(Task instructions) Copy out the full data exactly as given; pictures should not be included.

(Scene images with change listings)
──────────────────────────────

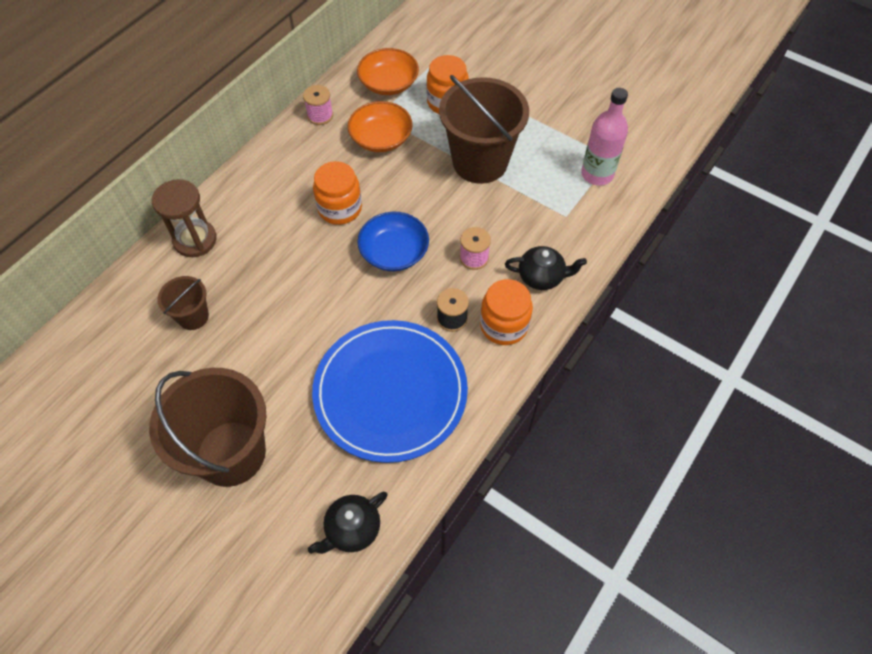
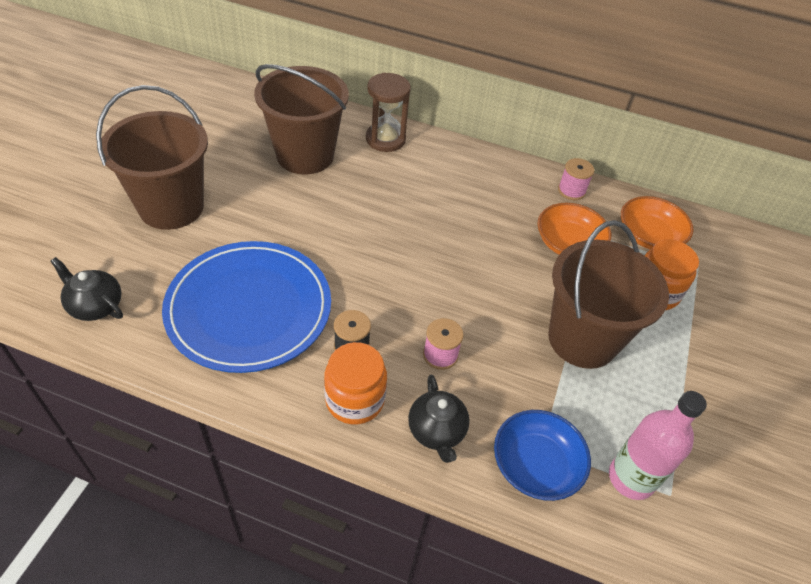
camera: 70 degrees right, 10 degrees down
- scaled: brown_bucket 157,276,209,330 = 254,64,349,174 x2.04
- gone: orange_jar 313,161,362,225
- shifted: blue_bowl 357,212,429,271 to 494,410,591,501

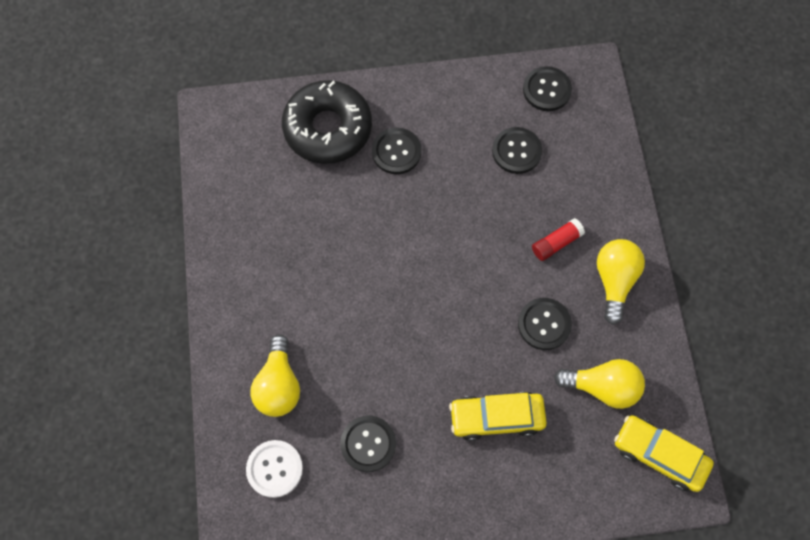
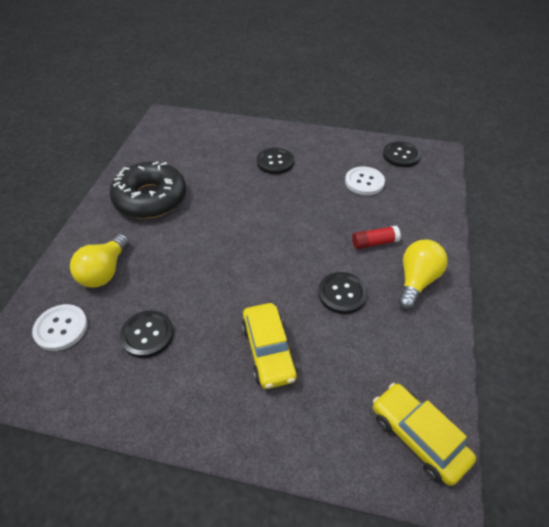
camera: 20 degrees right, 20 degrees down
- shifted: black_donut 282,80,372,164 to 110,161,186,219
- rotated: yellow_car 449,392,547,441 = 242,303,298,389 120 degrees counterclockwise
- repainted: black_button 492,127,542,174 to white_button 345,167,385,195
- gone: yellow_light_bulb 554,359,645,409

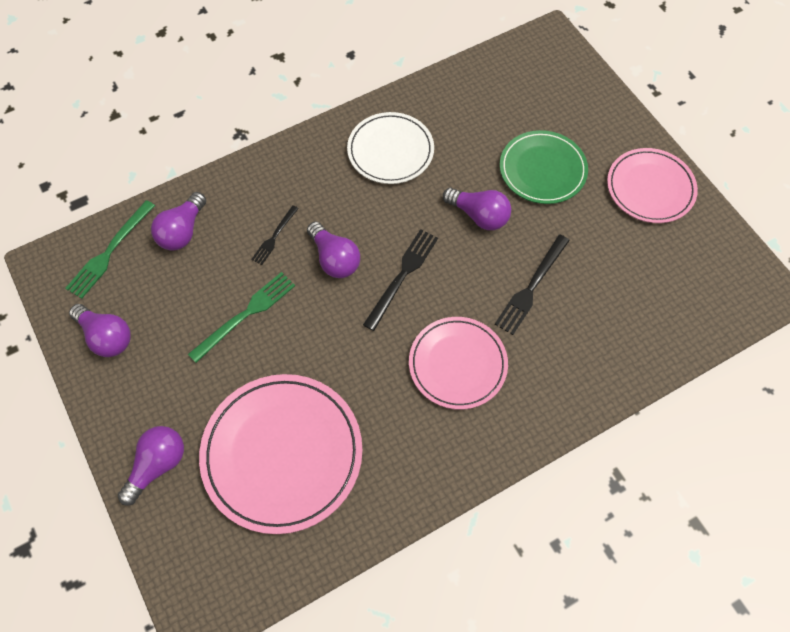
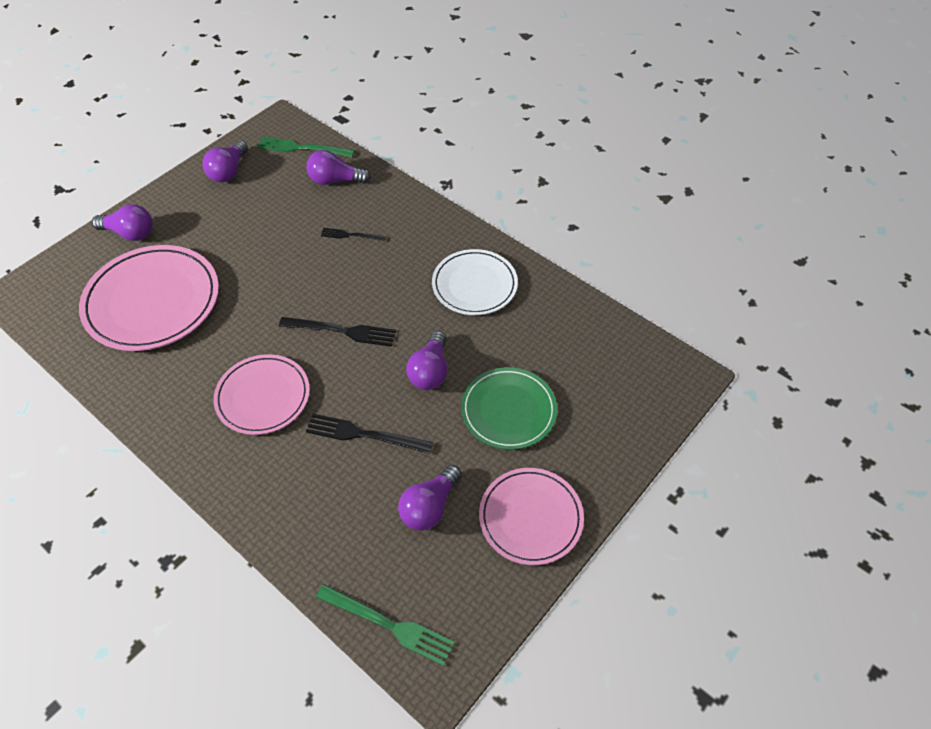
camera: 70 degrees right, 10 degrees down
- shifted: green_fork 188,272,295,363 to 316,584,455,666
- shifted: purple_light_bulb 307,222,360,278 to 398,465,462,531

──────────────────────────────

(Exercise solution)
camera: 70 degrees right, 10 degrees down
- scaled: brown_bucket 157,276,209,330 = 254,64,349,174 x2.04
- gone: orange_jar 313,161,362,225
- shifted: blue_bowl 357,212,429,271 to 494,410,591,501

camera: 20 degrees right, 20 degrees down
- shifted: black_donut 282,80,372,164 to 110,161,186,219
- rotated: yellow_car 449,392,547,441 = 242,303,298,389 120 degrees counterclockwise
- repainted: black_button 492,127,542,174 to white_button 345,167,385,195
- gone: yellow_light_bulb 554,359,645,409

camera: 70 degrees right, 10 degrees down
- shifted: green_fork 188,272,295,363 to 316,584,455,666
- shifted: purple_light_bulb 307,222,360,278 to 398,465,462,531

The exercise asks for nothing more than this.